● **What to produce**:
Below are records; copy every line among them that contains the word "screwdriver".

● **Exercise inputs**:
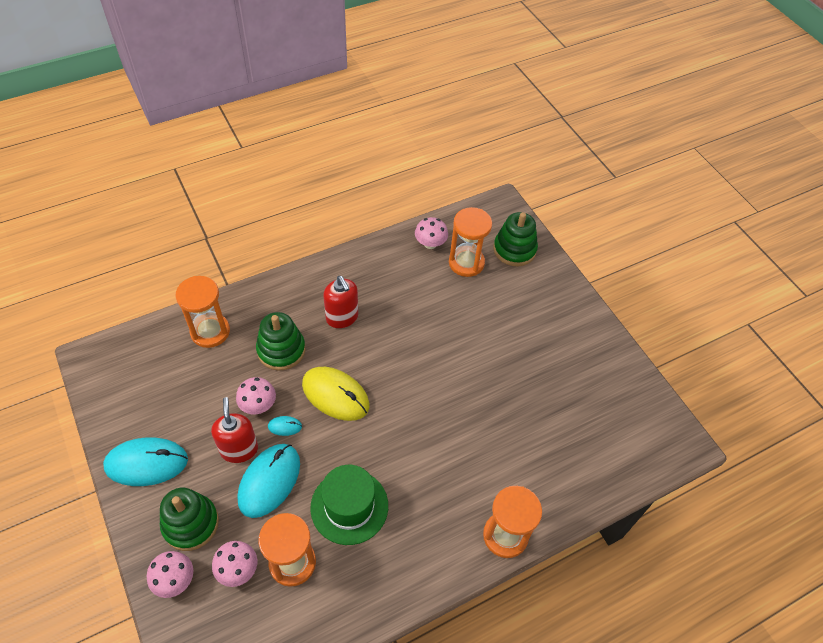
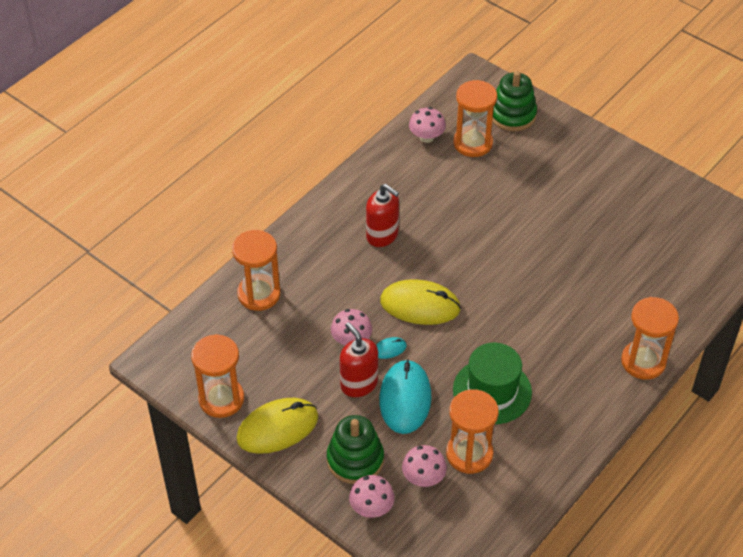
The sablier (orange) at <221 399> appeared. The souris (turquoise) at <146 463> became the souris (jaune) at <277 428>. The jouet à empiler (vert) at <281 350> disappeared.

---

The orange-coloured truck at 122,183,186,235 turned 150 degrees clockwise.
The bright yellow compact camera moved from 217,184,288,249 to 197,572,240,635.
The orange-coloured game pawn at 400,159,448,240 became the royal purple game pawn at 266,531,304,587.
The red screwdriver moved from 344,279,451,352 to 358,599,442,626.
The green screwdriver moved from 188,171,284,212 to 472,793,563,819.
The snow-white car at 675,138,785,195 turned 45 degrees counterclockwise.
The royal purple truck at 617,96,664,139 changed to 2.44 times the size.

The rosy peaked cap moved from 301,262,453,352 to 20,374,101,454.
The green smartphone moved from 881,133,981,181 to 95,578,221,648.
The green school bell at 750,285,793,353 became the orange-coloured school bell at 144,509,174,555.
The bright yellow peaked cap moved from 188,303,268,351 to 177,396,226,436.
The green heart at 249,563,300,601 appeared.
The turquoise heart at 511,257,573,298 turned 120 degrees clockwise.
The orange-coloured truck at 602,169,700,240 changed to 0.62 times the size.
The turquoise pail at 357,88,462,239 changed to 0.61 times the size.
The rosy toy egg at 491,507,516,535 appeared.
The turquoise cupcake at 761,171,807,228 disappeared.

● **Output**:
The red screwdriver moved from 344,279,451,352 to 358,599,442,626.
The green screwdriver moved from 188,171,284,212 to 472,793,563,819.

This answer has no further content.